[Exercise goal] Once the pictures are set aside, copy everything else in the records exactly.

[Information supplied]
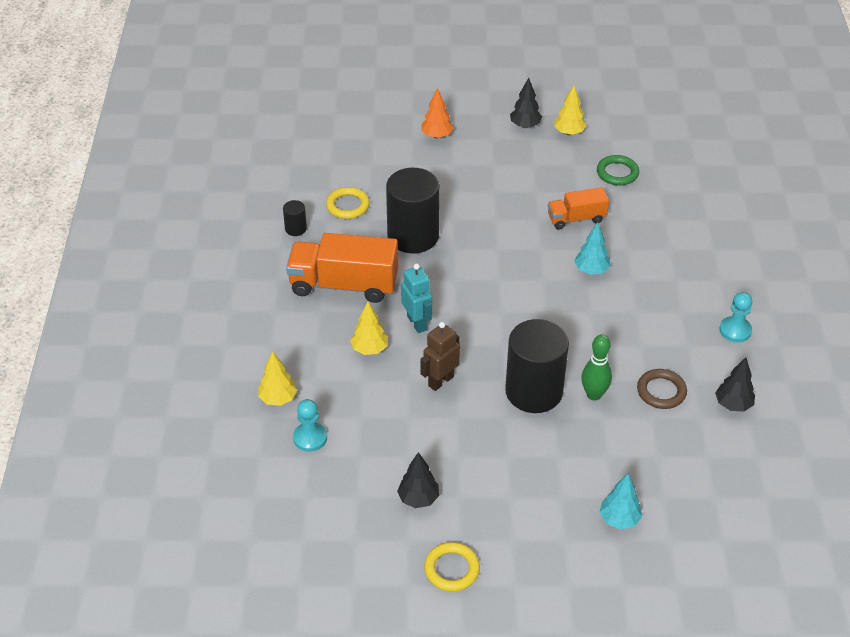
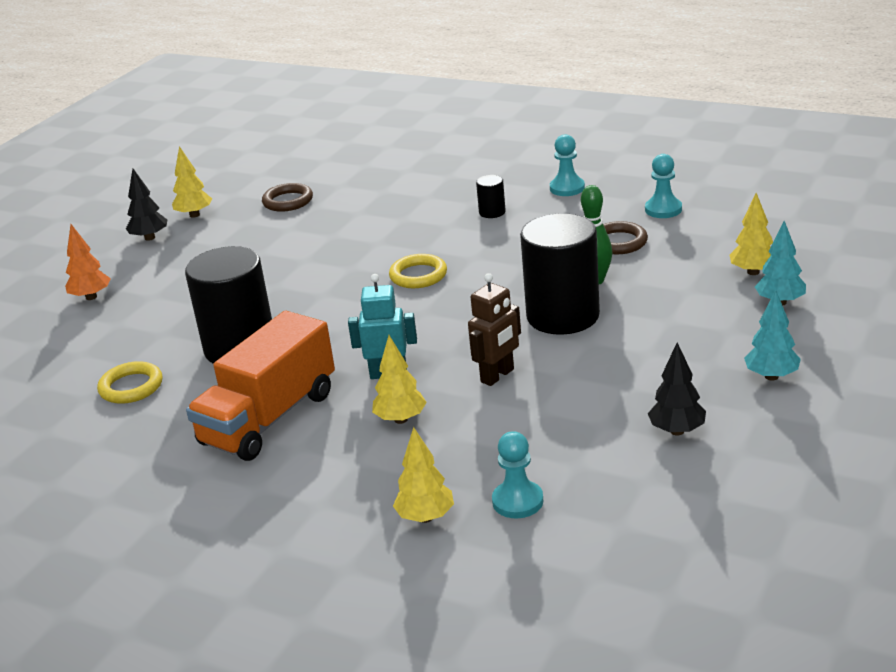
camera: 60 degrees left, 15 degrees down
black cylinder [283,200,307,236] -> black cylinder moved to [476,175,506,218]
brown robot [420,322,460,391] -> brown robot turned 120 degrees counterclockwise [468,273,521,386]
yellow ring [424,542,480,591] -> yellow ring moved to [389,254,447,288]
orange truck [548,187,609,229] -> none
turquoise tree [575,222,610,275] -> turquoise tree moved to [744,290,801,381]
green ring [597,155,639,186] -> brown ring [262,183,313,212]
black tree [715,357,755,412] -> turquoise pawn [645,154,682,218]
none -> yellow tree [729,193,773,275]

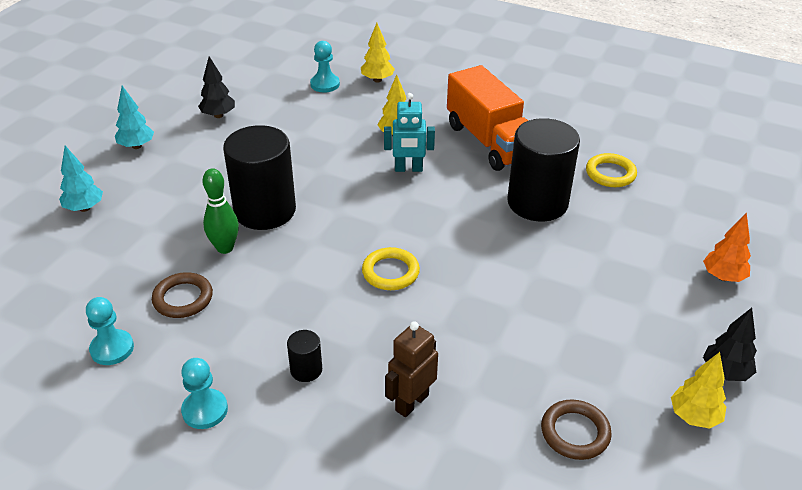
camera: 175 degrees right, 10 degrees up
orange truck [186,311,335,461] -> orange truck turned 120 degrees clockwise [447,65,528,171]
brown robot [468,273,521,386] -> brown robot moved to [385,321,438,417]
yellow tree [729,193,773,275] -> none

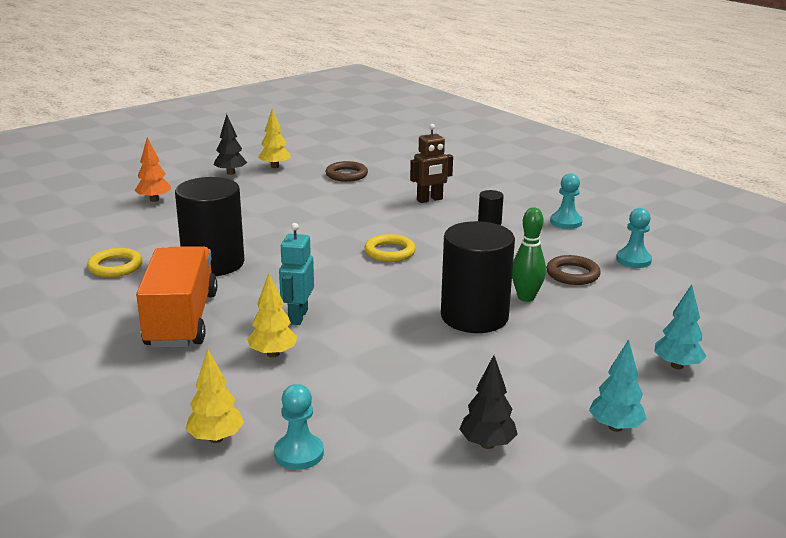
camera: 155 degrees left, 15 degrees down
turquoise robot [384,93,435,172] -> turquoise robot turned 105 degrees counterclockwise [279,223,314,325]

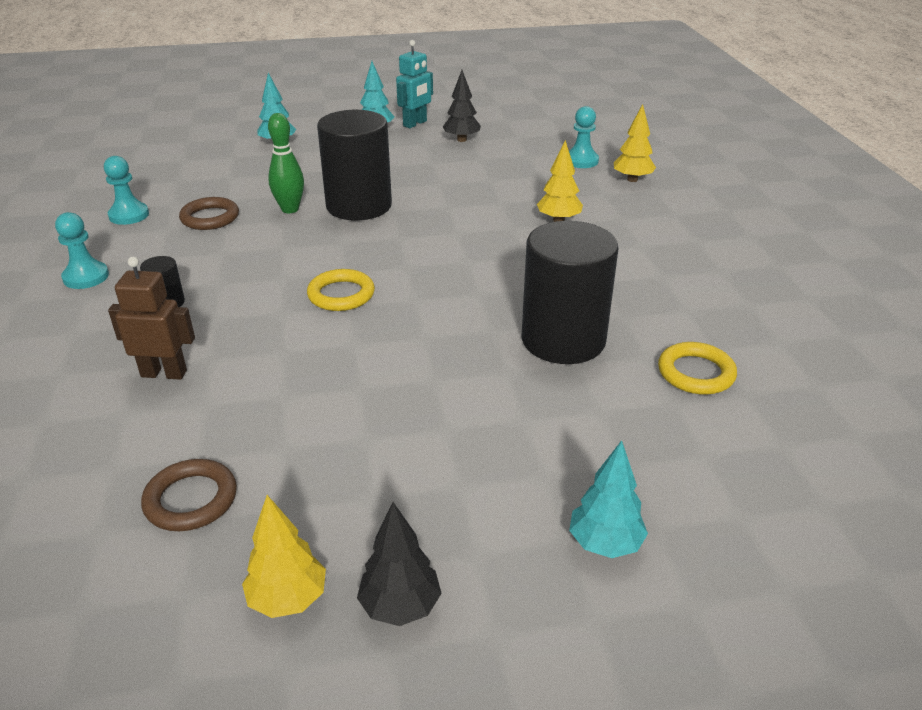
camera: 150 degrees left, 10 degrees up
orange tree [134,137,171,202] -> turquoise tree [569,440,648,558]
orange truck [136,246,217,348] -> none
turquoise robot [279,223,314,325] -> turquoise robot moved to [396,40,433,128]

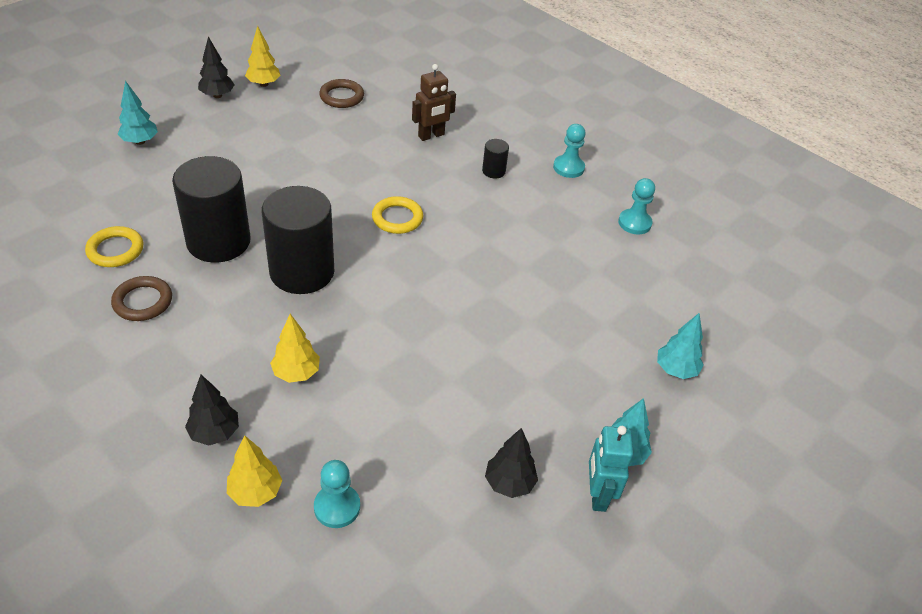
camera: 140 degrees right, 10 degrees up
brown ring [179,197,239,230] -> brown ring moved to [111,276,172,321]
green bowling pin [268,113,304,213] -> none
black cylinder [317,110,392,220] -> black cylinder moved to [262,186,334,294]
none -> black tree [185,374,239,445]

[Finished exercise]
camera: 60 degrees left, 15 degrees down
black cylinder [283,200,307,236] -> black cylinder moved to [476,175,506,218]
brown robot [420,322,460,391] -> brown robot turned 120 degrees counterclockwise [468,273,521,386]
yellow ring [424,542,480,591] -> yellow ring moved to [389,254,447,288]
orange truck [548,187,609,229] -> none
turquoise tree [575,222,610,275] -> turquoise tree moved to [744,290,801,381]
green ring [597,155,639,186] -> brown ring [262,183,313,212]
black tree [715,357,755,412] -> turquoise pawn [645,154,682,218]
none -> yellow tree [729,193,773,275]

camera: 175 degrees right, 10 degrees up
orange truck [186,311,335,461] -> orange truck turned 120 degrees clockwise [447,65,528,171]
brown robot [468,273,521,386] -> brown robot moved to [385,321,438,417]
yellow tree [729,193,773,275] -> none

camera: 155 degrees left, 15 degrees down
turquoise robot [384,93,435,172] -> turquoise robot turned 105 degrees counterclockwise [279,223,314,325]

camera: 150 degrees left, 10 degrees up
orange tree [134,137,171,202] -> turquoise tree [569,440,648,558]
orange truck [136,246,217,348] -> none
turquoise robot [279,223,314,325] -> turquoise robot moved to [396,40,433,128]

camera: 140 degrees right, 10 degrees up
brown ring [179,197,239,230] -> brown ring moved to [111,276,172,321]
green bowling pin [268,113,304,213] -> none
black cylinder [317,110,392,220] -> black cylinder moved to [262,186,334,294]
none -> black tree [185,374,239,445]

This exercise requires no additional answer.